Copy every line of the data that includes the string "blue".

== Records to use

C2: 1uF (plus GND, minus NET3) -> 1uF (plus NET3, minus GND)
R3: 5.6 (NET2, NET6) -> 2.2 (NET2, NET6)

====
== Records to use

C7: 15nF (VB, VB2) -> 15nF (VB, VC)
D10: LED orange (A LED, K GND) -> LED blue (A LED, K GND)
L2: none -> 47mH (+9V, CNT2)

====
== Records to use

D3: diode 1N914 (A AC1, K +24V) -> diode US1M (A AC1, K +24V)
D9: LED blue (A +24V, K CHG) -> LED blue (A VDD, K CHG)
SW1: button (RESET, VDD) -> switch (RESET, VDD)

====

» Response:
D10: LED orange (A LED, K GND) -> LED blue (A LED, K GND)
D9: LED blue (A +24V, K CHG) -> LED blue (A VDD, K CHG)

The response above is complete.